(Dataset records)
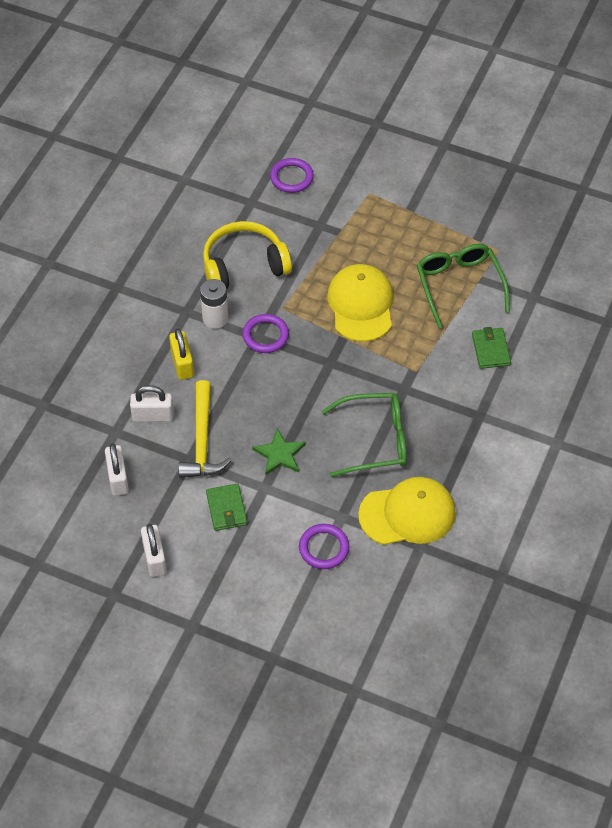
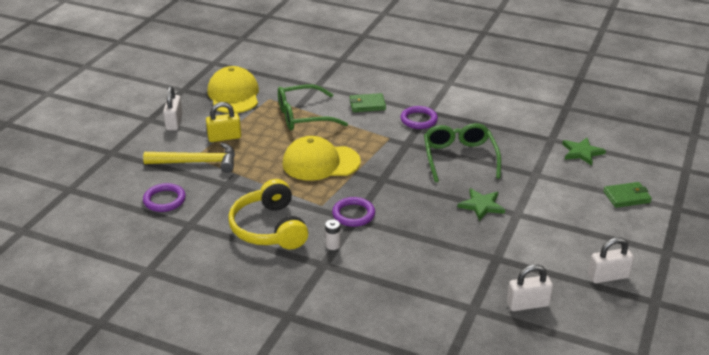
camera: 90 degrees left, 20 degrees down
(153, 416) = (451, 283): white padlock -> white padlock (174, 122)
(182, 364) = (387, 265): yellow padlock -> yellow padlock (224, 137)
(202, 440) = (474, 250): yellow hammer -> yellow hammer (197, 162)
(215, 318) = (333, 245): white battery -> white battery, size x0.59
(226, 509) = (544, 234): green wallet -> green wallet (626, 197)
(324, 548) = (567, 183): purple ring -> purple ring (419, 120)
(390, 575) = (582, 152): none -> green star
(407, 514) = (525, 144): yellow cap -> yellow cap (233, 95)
---
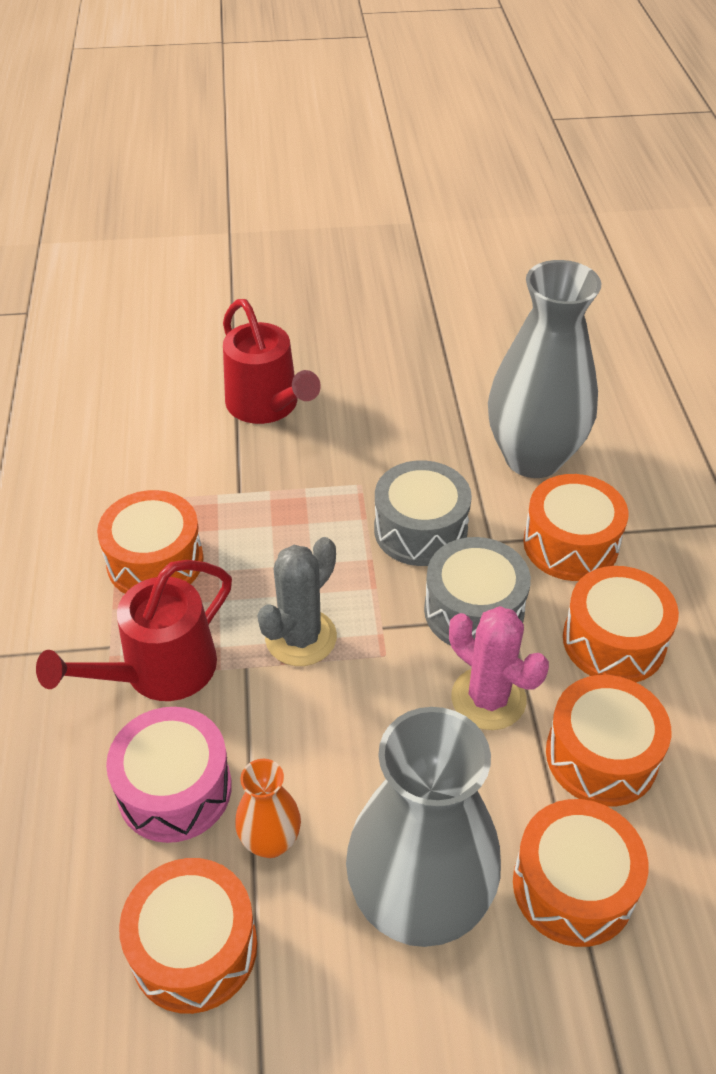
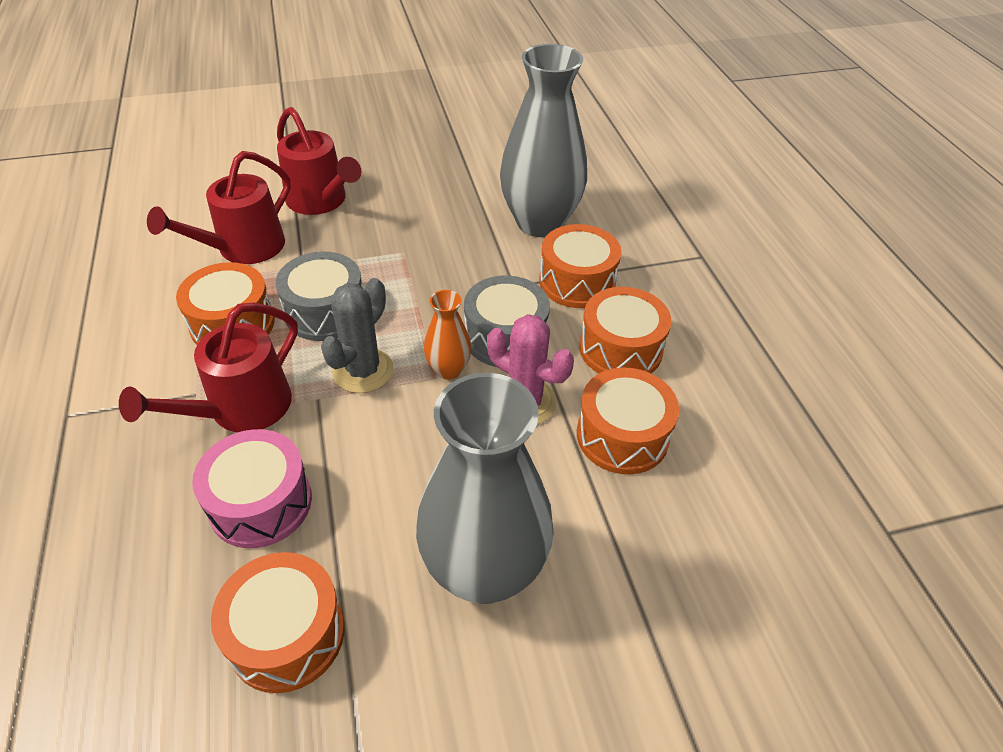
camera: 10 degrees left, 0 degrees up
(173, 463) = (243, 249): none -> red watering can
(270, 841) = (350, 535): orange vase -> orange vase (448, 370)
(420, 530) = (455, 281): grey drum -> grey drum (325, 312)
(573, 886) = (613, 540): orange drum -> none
==
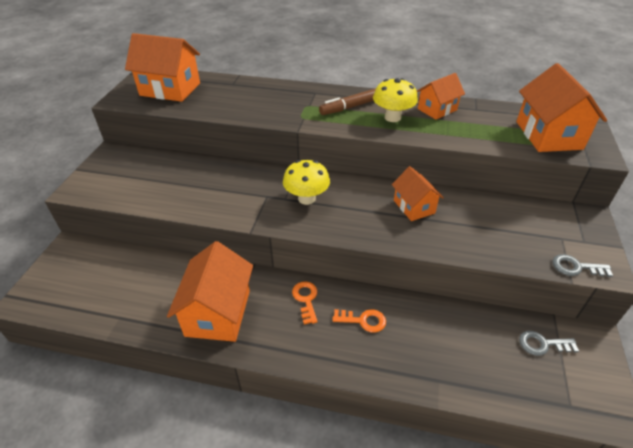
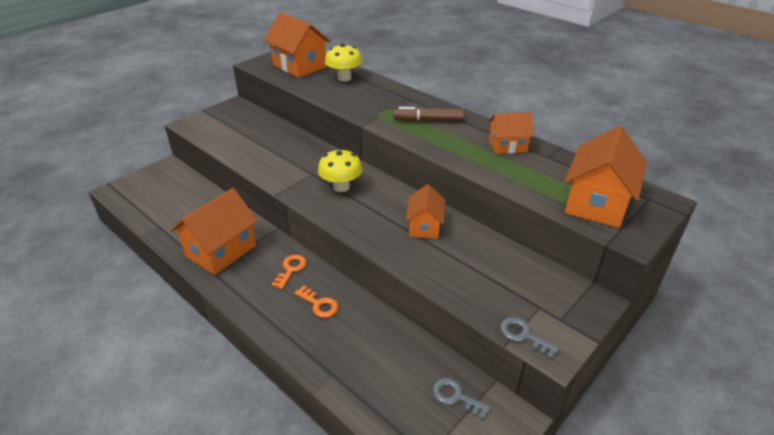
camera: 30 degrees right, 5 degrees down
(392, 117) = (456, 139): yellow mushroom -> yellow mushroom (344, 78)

(Problem requirements) Consider the material above. Report how many of its lines contain the word "degrees", and nothing more.

(Expected answer) 3